> _What you should do_
The data that follows is to be copied exactly, with each image removed.

> _Input data_
- Opening Delimiter -

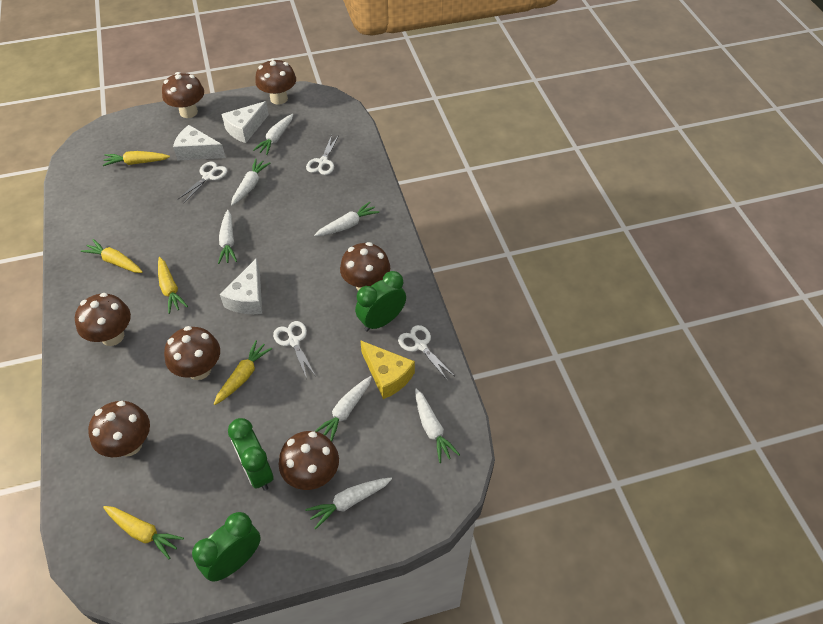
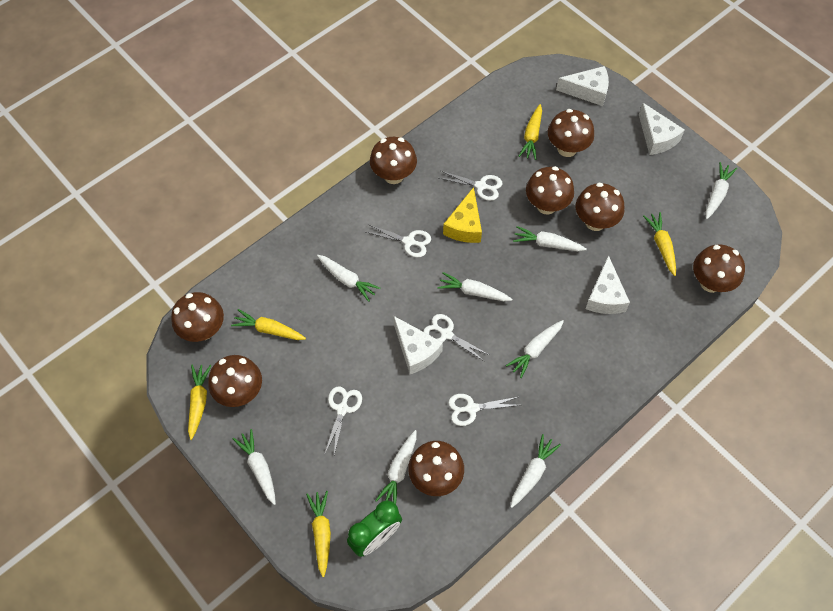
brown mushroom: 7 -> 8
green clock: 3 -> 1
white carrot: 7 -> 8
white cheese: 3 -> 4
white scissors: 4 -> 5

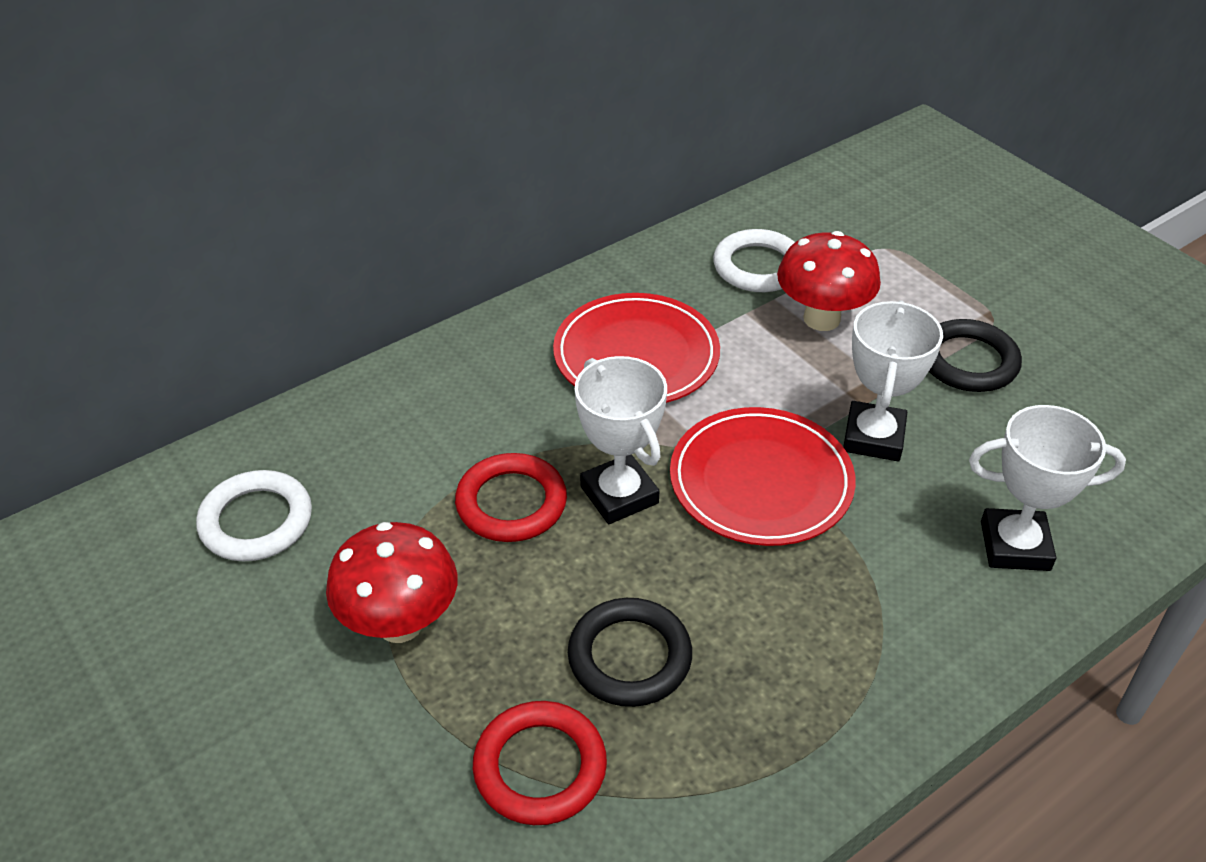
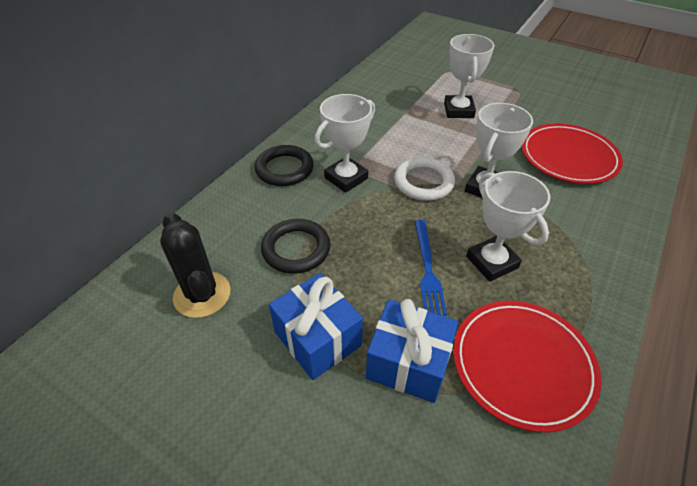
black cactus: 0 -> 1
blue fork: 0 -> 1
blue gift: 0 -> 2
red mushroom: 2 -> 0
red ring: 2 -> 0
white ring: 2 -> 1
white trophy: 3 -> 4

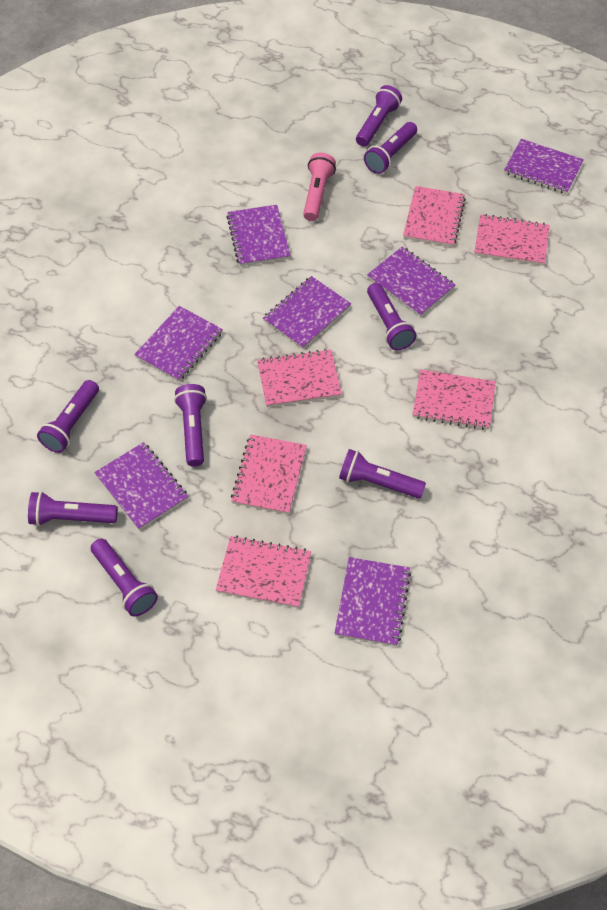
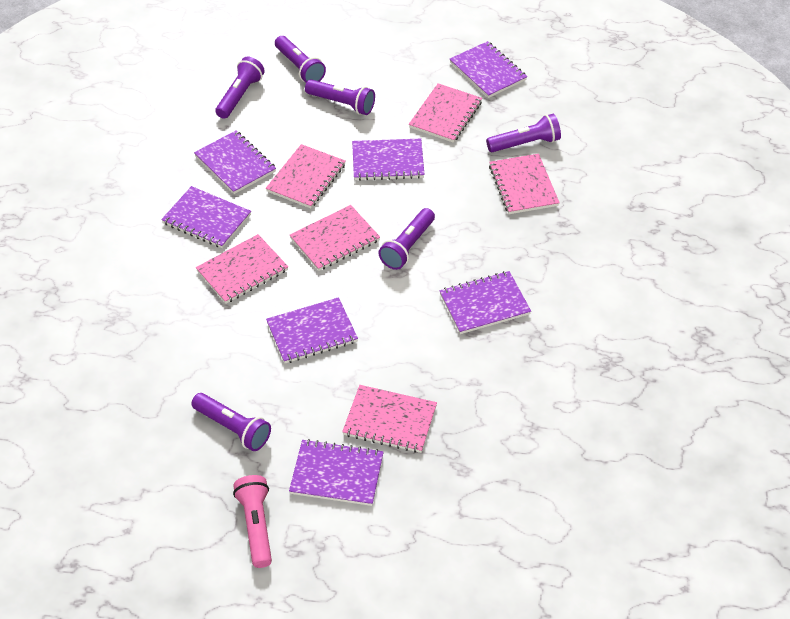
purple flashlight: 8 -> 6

- Closing Delimiter -

> _Answer for this exercise_
brown mushroom: 7 -> 8
green clock: 3 -> 1
white carrot: 7 -> 8
white cheese: 3 -> 4
white scissors: 4 -> 5

black cactus: 0 -> 1
blue fork: 0 -> 1
blue gift: 0 -> 2
red mushroom: 2 -> 0
red ring: 2 -> 0
white ring: 2 -> 1
white trophy: 3 -> 4

purple flashlight: 8 -> 6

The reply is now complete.